* [REQUIRED WORK]
Pictures aside, each entry has to be returned exactly as it stands.

* [DATA FOR PROCESSING]
BEGIN

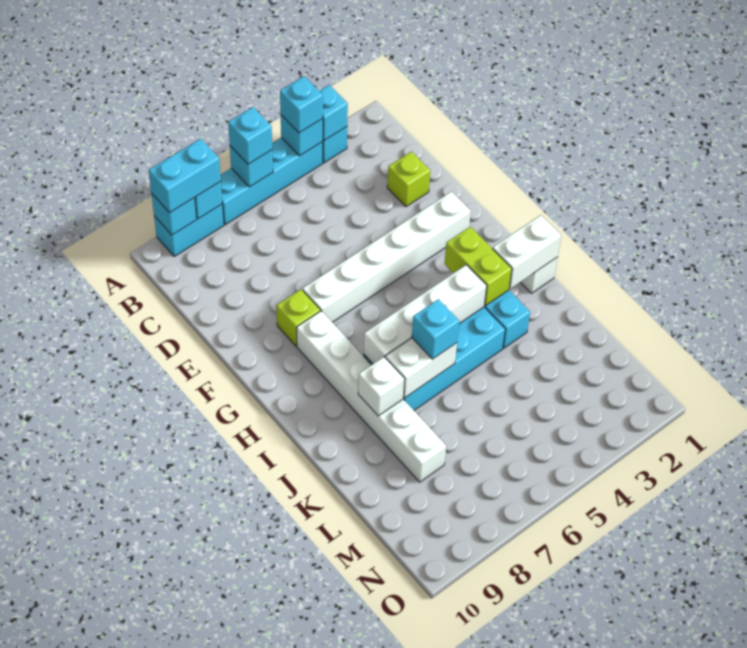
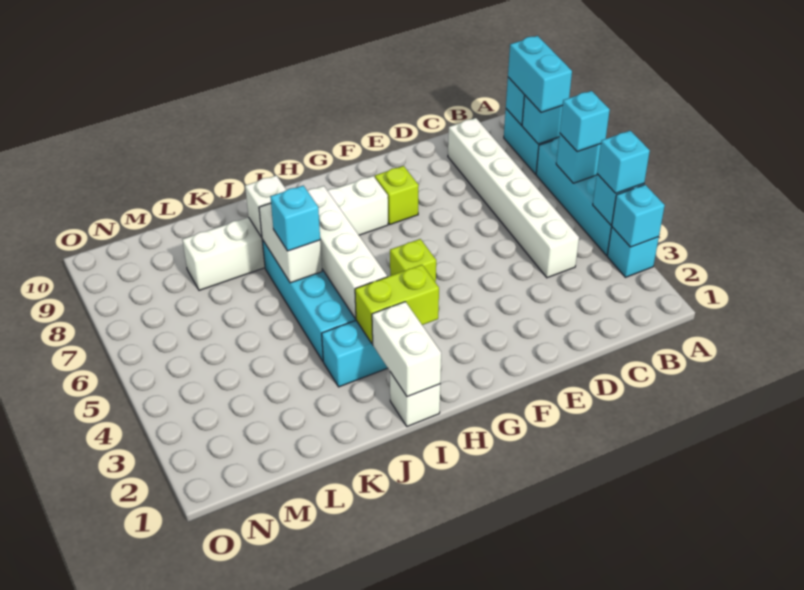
lime brick D2 level 1 -> lime brick G5 level 1
white brick F2:F7 level 1 -> white brick C4:C9 level 1

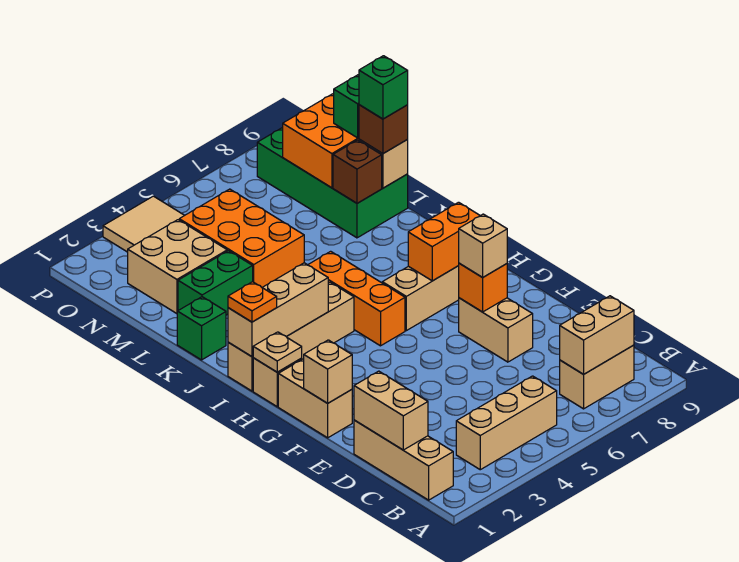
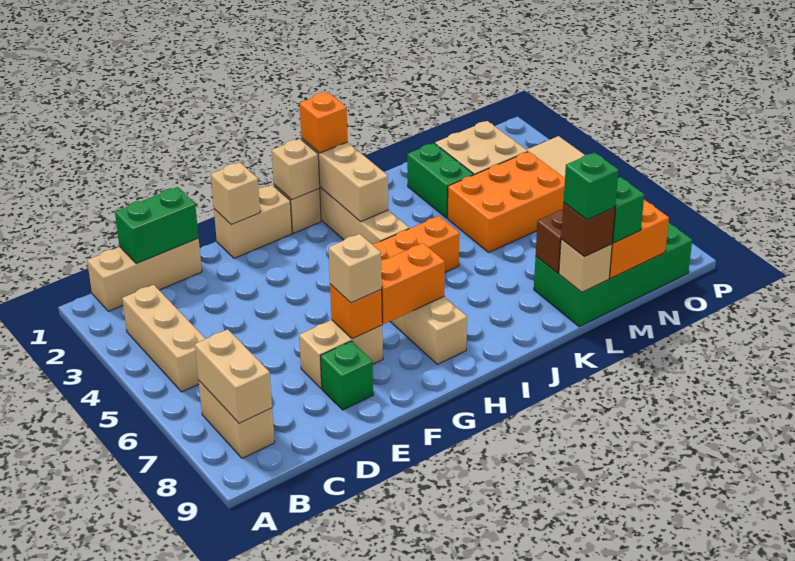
tan brick C1:D1 level 2 -> green brick C1:D1 level 2
tan plate H1 level 2 -> tan brick H1 level 2
orange brick H7:H8 level 2 -> orange brick G7:H7 level 2
orange plate I1 level 3 -> orange brick I1 level 3
green brick K1 level 1 -> green brick E8 level 1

END

* [TASK RESPONSE]
lime brick D2 level 1 -> lime brick G5 level 1
white brick F2:F7 level 1 -> white brick C4:C9 level 1

tan brick C1:D1 level 2 -> green brick C1:D1 level 2
tan plate H1 level 2 -> tan brick H1 level 2
orange brick H7:H8 level 2 -> orange brick G7:H7 level 2
orange plate I1 level 3 -> orange brick I1 level 3
green brick K1 level 1 -> green brick E8 level 1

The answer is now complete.